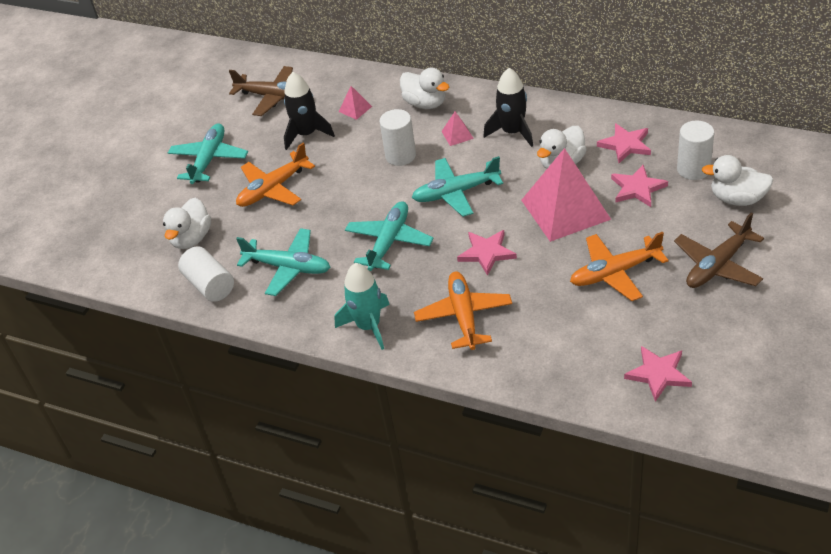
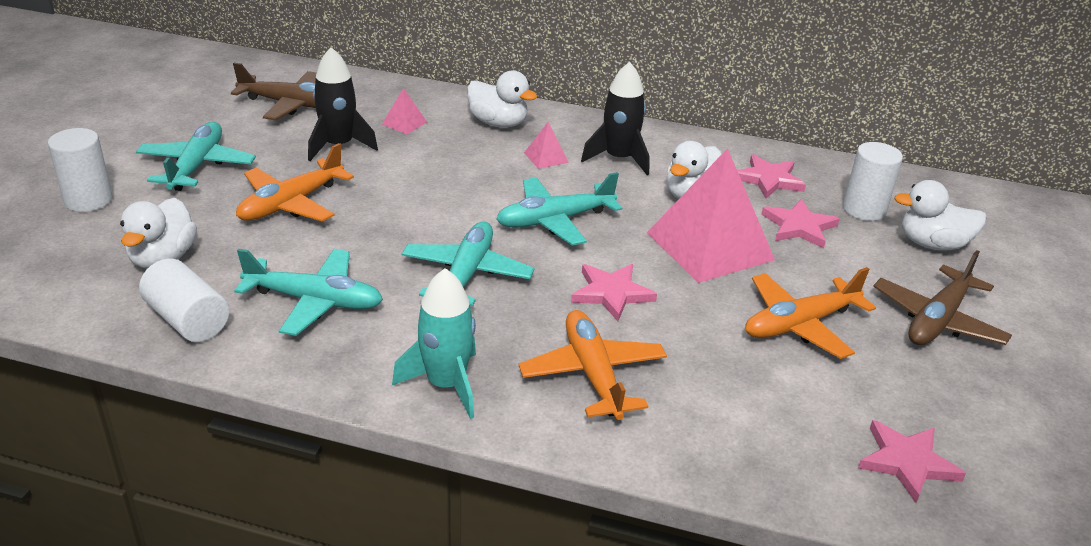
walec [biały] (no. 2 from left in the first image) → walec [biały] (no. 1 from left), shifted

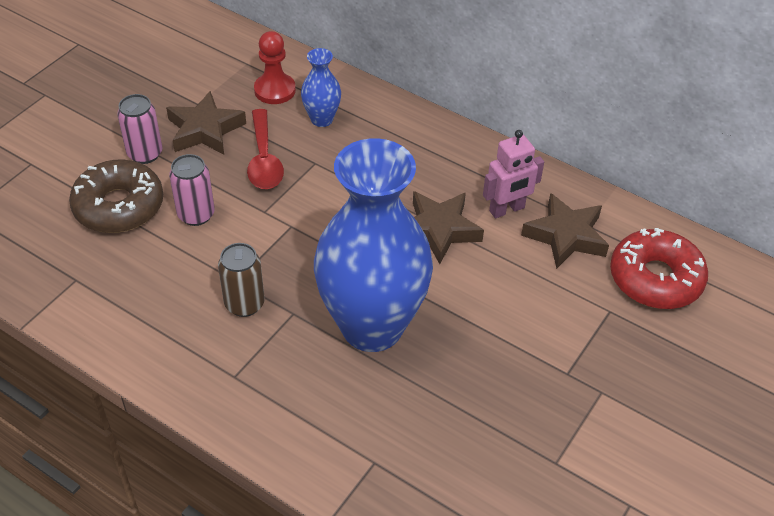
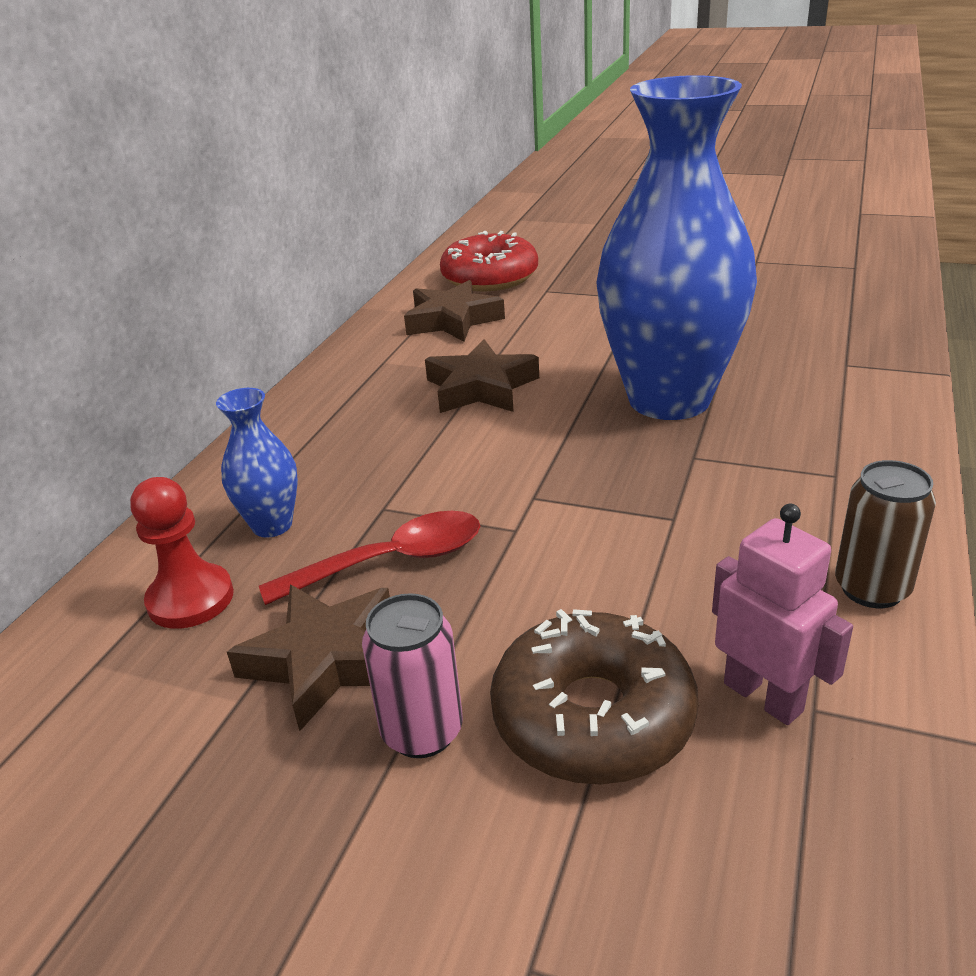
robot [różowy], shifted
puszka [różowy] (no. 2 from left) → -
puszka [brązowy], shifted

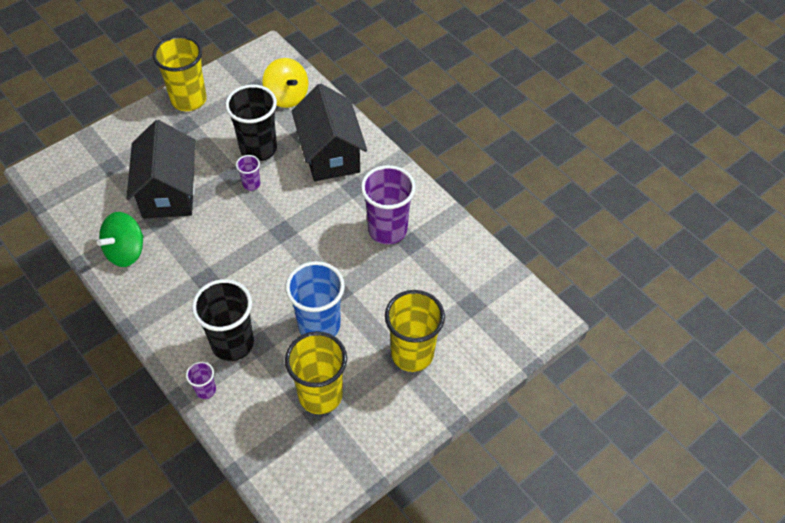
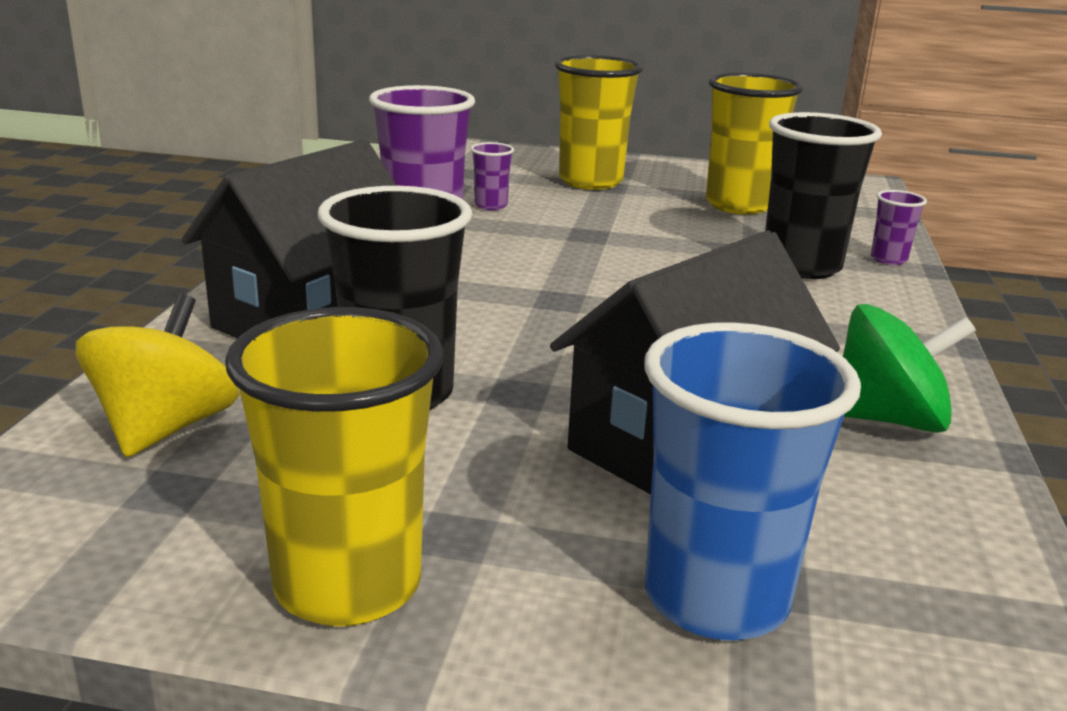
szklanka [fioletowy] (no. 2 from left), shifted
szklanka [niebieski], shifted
|---|
### Directions for this task
Word for word, return the material above, but drop the pictures.

### Answer to this problem
walec [biały] (no. 2 from left in the first image) → walec [biały] (no. 1 from left), shifted

robot [różowy], shifted
puszka [różowy] (no. 2 from left) → -
puszka [brązowy], shifted

szklanka [fioletowy] (no. 2 from left), shifted
szklanka [niebieski], shifted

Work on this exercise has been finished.